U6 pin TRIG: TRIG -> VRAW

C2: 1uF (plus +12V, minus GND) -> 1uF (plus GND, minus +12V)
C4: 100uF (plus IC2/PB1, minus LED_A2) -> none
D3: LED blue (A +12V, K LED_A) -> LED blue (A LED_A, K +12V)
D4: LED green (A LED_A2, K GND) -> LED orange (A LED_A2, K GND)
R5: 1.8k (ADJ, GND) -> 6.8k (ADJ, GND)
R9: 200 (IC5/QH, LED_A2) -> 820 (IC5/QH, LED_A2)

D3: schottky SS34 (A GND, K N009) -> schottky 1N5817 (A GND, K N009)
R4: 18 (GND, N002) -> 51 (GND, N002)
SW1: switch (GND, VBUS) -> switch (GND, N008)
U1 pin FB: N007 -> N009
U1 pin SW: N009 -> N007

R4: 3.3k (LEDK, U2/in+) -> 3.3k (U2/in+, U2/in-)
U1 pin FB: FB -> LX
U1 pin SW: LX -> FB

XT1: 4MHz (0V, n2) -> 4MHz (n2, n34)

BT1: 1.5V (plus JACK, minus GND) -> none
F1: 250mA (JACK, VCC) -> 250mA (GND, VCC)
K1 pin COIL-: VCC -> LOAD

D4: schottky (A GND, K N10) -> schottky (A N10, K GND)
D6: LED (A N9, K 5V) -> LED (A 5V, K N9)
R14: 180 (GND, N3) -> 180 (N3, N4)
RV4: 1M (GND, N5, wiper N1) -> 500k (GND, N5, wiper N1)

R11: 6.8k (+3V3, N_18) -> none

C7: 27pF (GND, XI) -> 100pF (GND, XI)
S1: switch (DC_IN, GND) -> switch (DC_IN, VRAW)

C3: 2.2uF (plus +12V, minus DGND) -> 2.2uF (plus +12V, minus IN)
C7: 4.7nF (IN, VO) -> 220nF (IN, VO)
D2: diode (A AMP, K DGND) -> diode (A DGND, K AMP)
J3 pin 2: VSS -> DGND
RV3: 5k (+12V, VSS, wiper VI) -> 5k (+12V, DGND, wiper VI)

----

## [WHAT YOU ARE ASKED TO DO]
Only lines that include "DGND" belong in the answer; copy all of them from the listing.

## [TASK RESULT]
C3: 2.2uF (plus +12V, minus DGND) -> 2.2uF (plus +12V, minus IN)
D2: diode (A AMP, K DGND) -> diode (A DGND, K AMP)
J3 pin 2: VSS -> DGND
RV3: 5k (+12V, VSS, wiper VI) -> 5k (+12V, DGND, wiper VI)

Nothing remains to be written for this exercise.